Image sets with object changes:
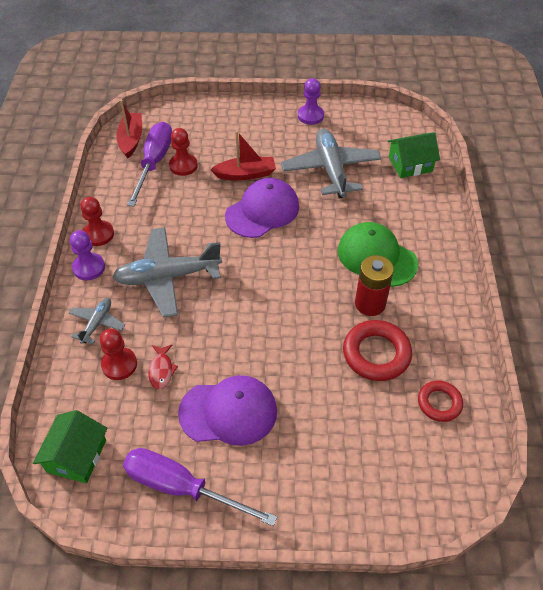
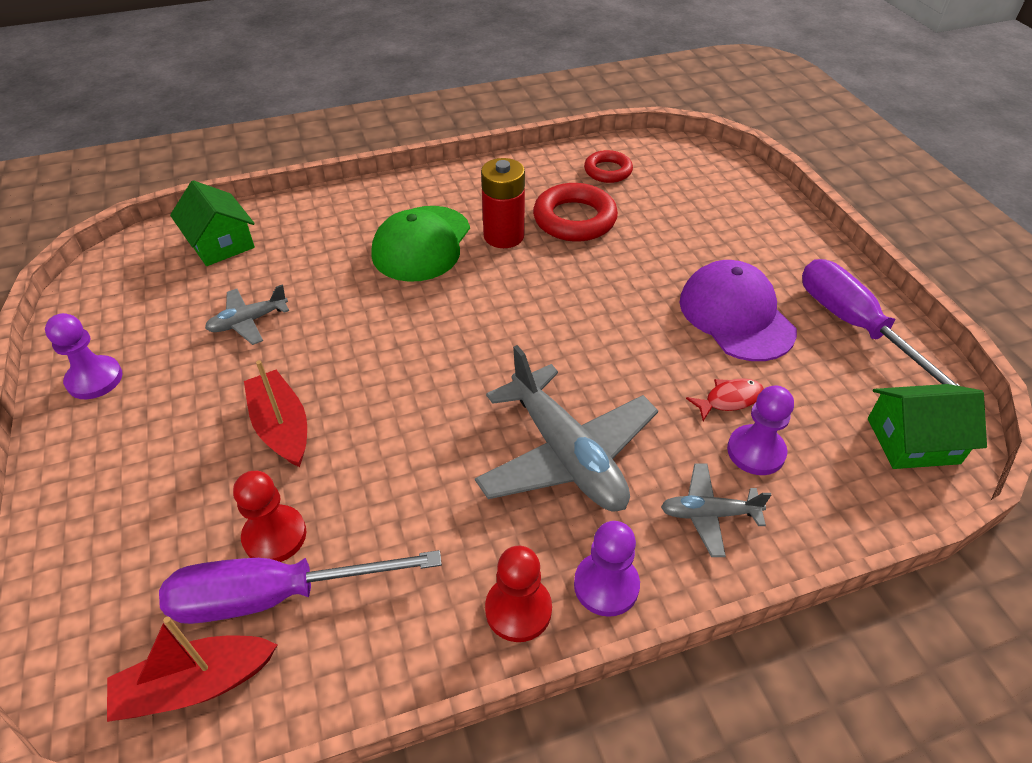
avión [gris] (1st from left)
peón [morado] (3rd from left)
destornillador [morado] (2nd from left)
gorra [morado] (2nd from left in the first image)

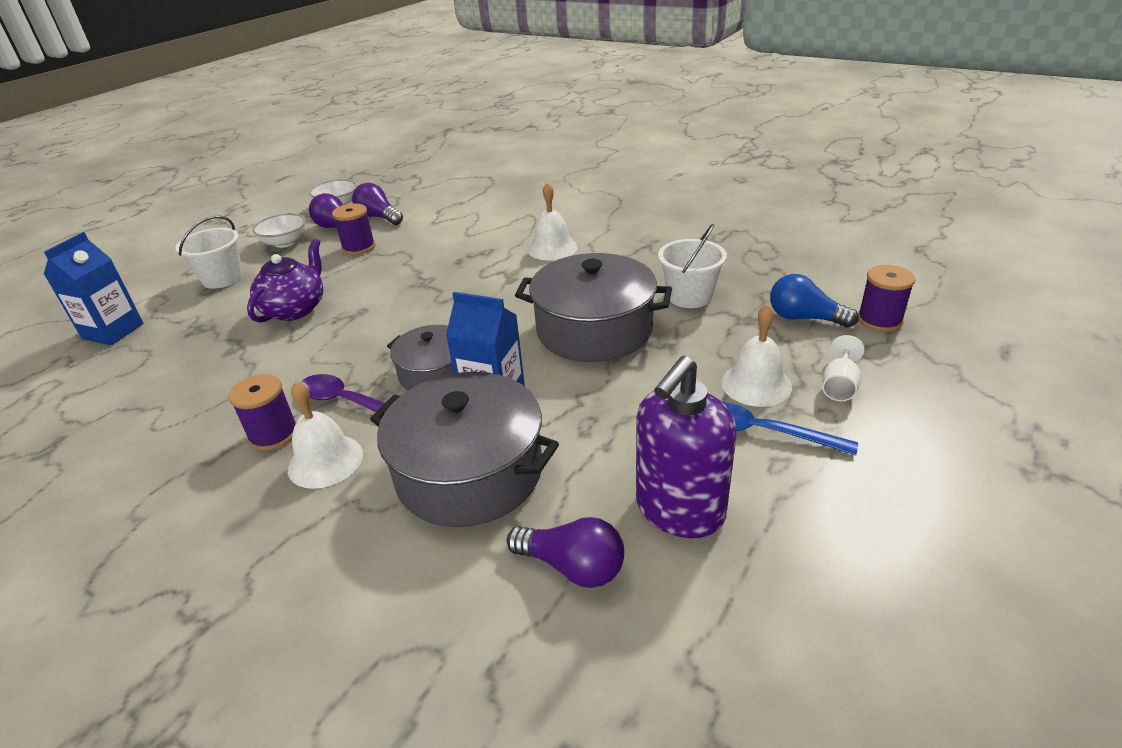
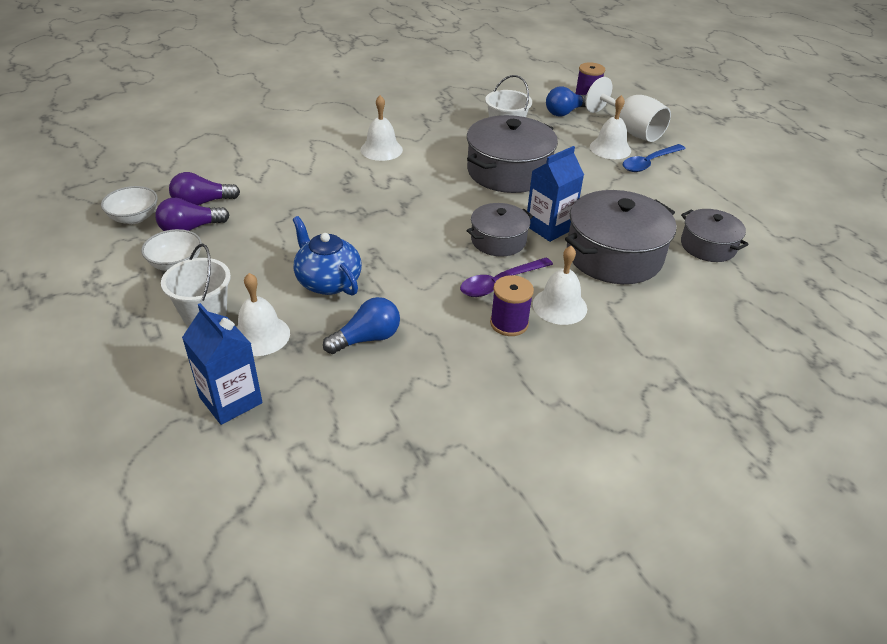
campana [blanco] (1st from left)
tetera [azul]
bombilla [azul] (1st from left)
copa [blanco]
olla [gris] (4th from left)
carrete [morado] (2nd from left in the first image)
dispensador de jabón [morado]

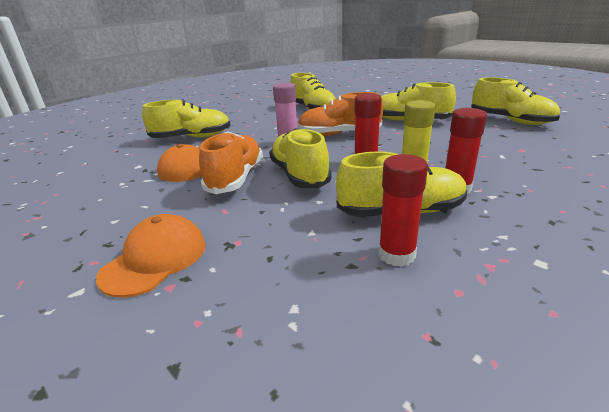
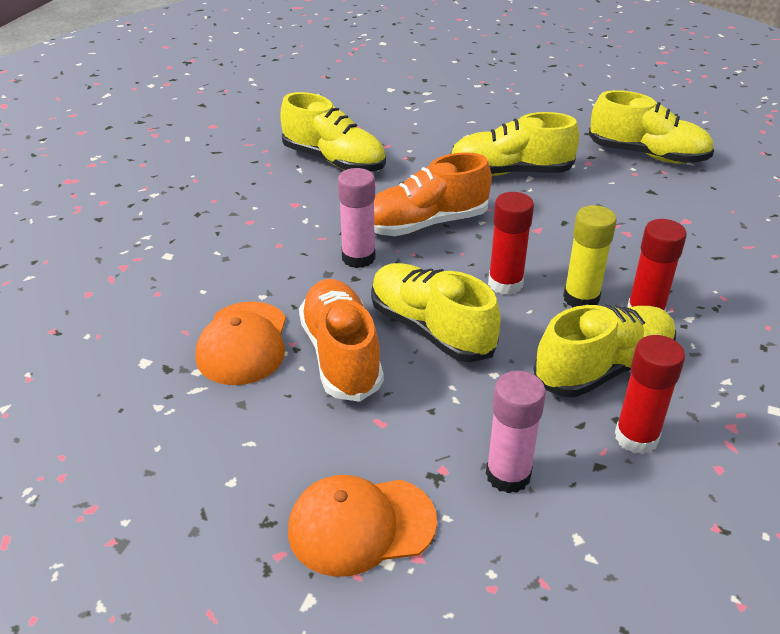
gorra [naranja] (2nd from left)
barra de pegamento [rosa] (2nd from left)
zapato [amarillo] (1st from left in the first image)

- Task statement -
Could you please repeat the entries above exactly, with every picture left out?

- Task response -
avión [gris] (1st from left)
peón [morado] (3rd from left)
destornillador [morado] (2nd from left)
gorra [morado] (2nd from left in the first image)

campana [blanco] (1st from left)
tetera [azul]
bombilla [azul] (1st from left)
copa [blanco]
olla [gris] (4th from left)
carrete [morado] (2nd from left in the first image)
dispensador de jabón [morado]

gorra [naranja] (2nd from left)
barra de pegamento [rosa] (2nd from left)
zapato [amarillo] (1st from left in the first image)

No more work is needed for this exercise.